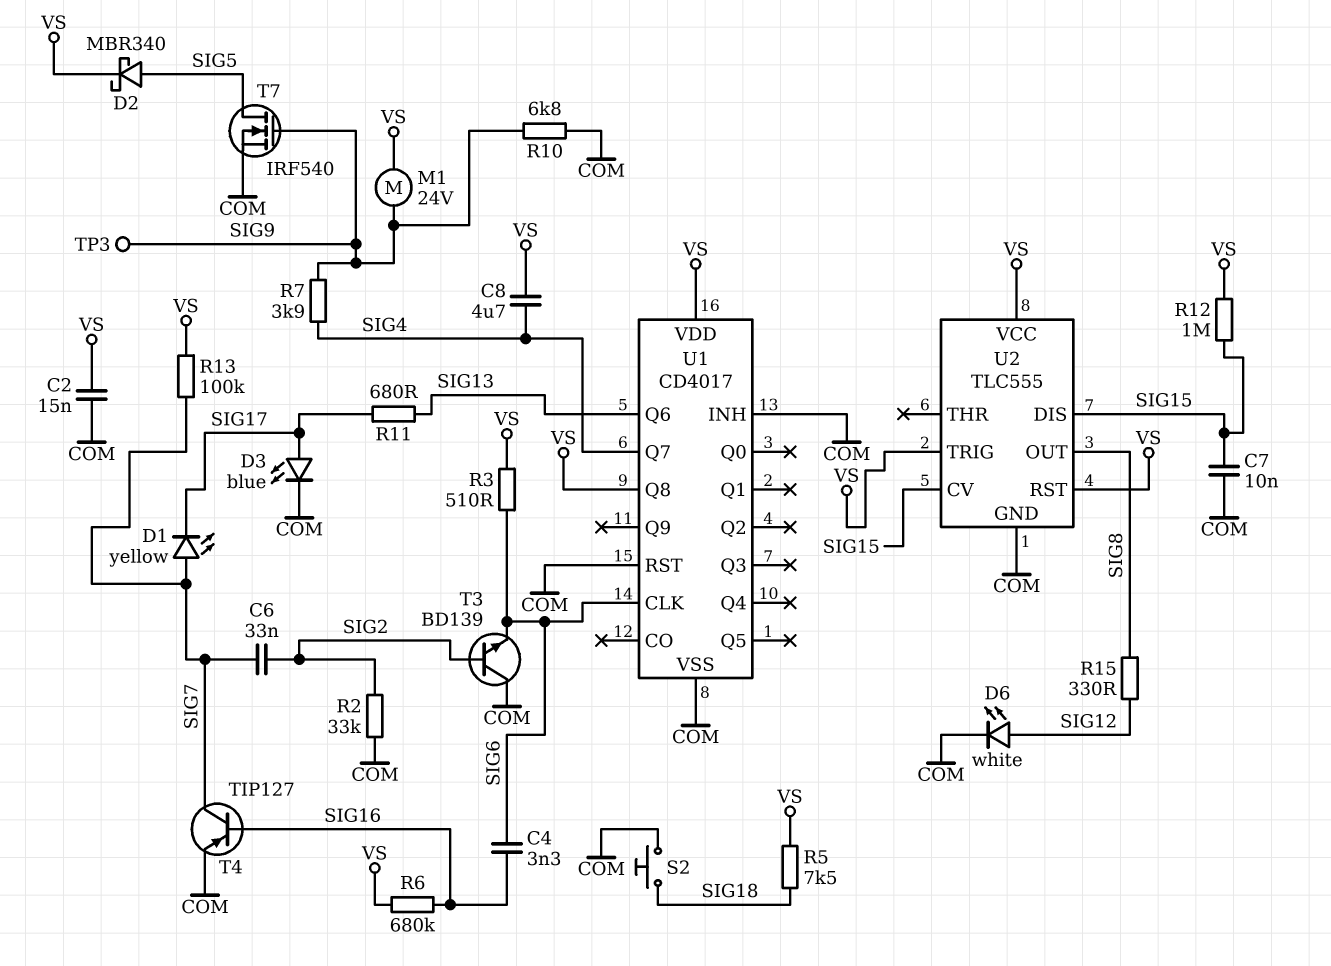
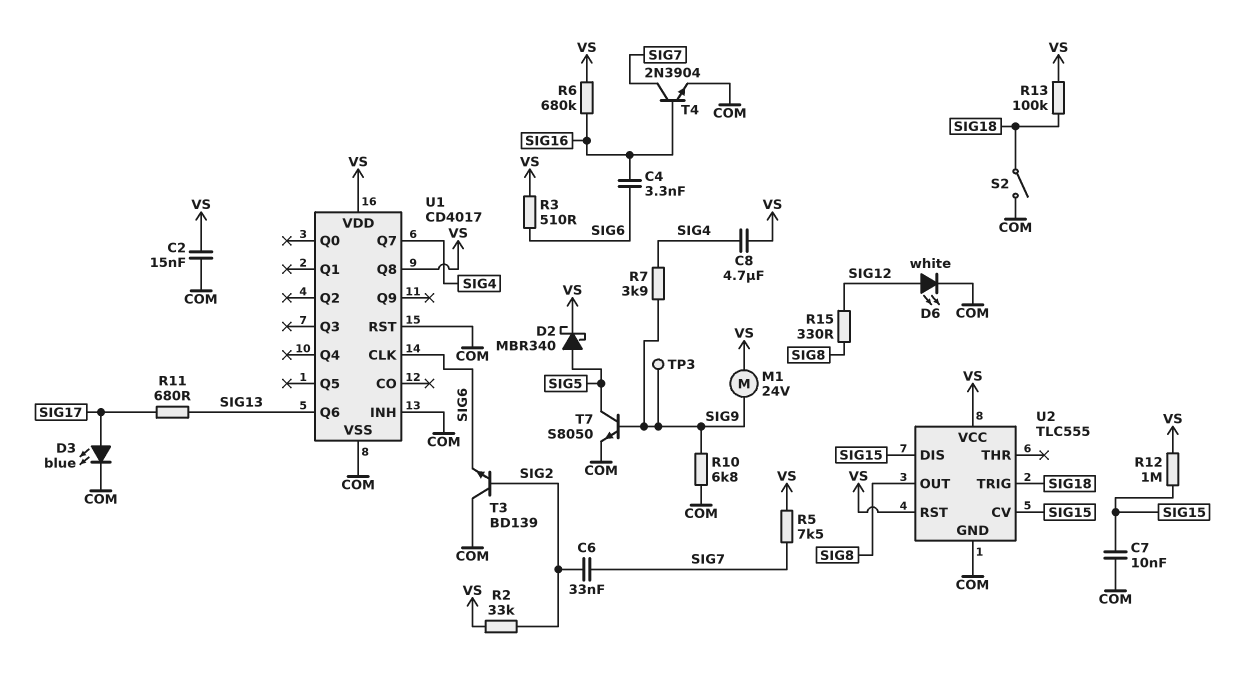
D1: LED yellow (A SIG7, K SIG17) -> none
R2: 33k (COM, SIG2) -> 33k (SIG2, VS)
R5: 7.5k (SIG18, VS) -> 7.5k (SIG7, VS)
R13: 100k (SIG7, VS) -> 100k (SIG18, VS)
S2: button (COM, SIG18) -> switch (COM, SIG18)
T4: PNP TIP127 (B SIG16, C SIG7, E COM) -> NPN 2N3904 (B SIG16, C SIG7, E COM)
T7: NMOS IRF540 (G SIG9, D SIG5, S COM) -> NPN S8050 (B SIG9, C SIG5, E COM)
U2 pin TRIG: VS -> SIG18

Work to be completed: Transcribe only what runs from the line with "T4: PNP TIP127" to the last line above, keeping every line exactly as written.

Response:
T4: PNP TIP127 (B SIG16, C SIG7, E COM) -> NPN 2N3904 (B SIG16, C SIG7, E COM)
T7: NMOS IRF540 (G SIG9, D SIG5, S COM) -> NPN S8050 (B SIG9, C SIG5, E COM)
U2 pin TRIG: VS -> SIG18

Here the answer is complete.